→ **Work instruction**
The reply should hold only the lines below beginning at the one with "none -> cyan brick E9 level 2" and ending at the one with "none -> brown brick H13 level 4", copied exactly, with every picture left out.
[Opening Provided records section]
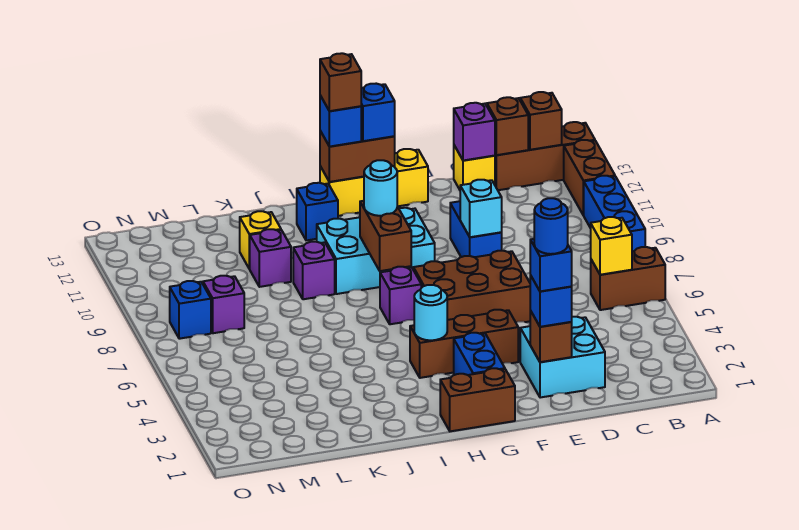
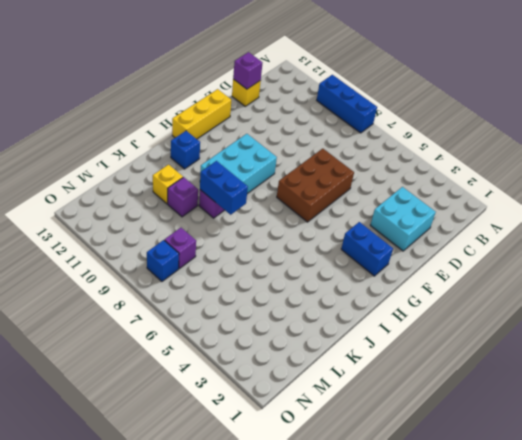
blue brick J8:J9 level 2 -> blue brick E9:E10 level 1
none -> brown brick A6:B6 level 1
none -> brown brick A11:A12 level 1
none -> brown brick A13:C13 level 1
none -> brown brick F4:H4 level 1

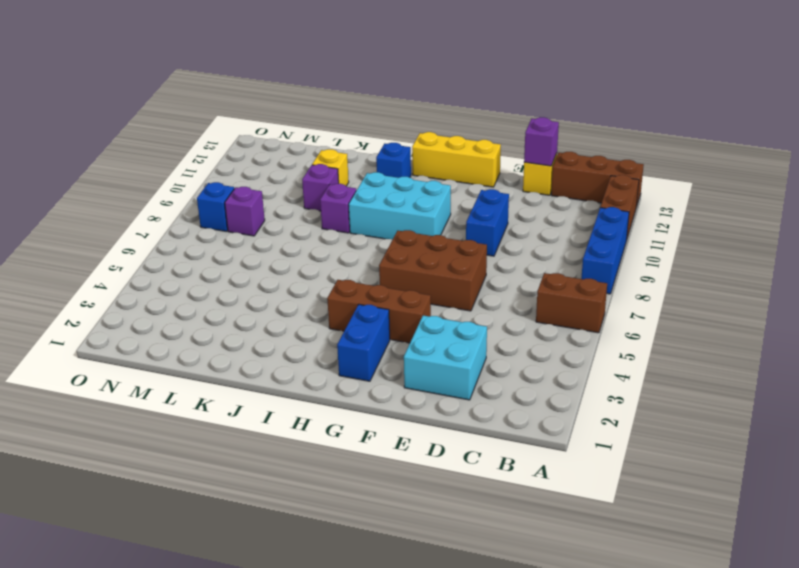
none -> brown brick G1:H1 level 1
none -> purple brick H7 level 1
none -> yellow brick B6 level 2
none -> brown brick B13 level 2

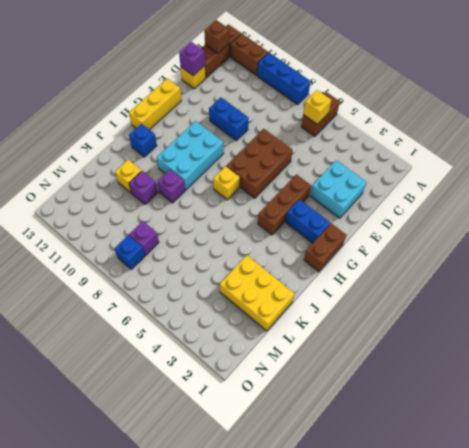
yellow brick H7 level 1 -> purple brick H7 level 1
yellow brick K1:L3 level 1 -> none
none -> brown brick C13 level 2
none -> brown brick E2 level 2
none -> cyan brick E9 level 2
none -> brown brick G13:H13 level 2

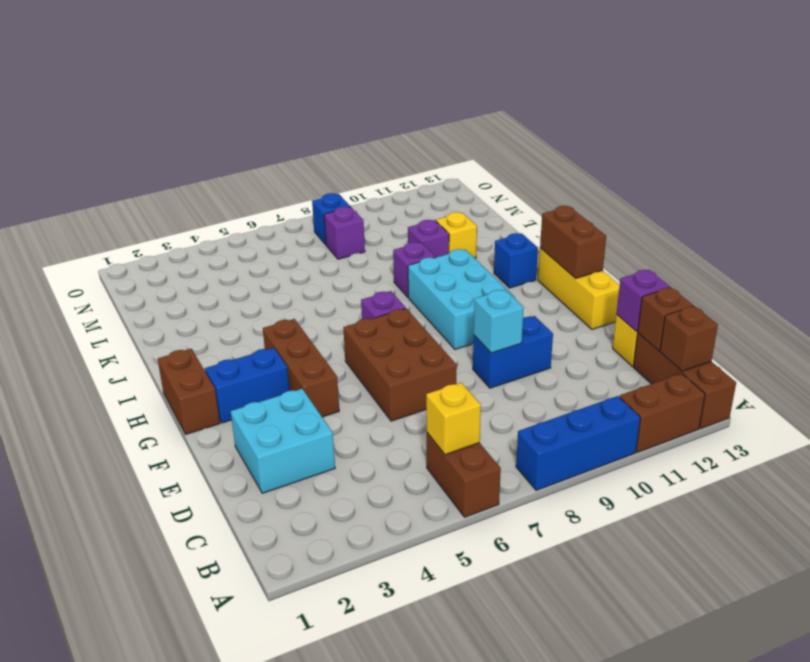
none -> brown brick E2 level 2
none -> cyan round brick H4 level 2
none -> brown brick H8:H9 level 2
none -> blue brick E2 level 3

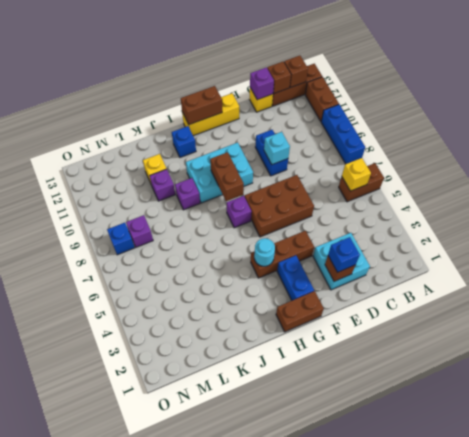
none -> blue brick G13 level 3
none -> cyan round brick H9 level 3
none -> blue brick H13 level 3
none -> blue brick E2 level 4

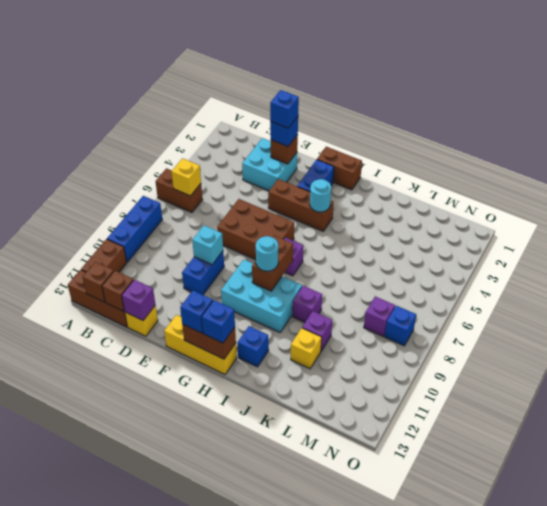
none -> brown brick H13 level 4
none -> blue round brick E2 level 5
[Closing Provided records section]
→ **Reply**
none -> cyan brick E9 level 2
none -> brown brick G13:H13 level 2

none -> brown brick E2 level 2
none -> cyan round brick H4 level 2
none -> brown brick H8:H9 level 2
none -> blue brick E2 level 3

none -> blue brick G13 level 3
none -> cyan round brick H9 level 3
none -> blue brick H13 level 3
none -> blue brick E2 level 4

none -> brown brick H13 level 4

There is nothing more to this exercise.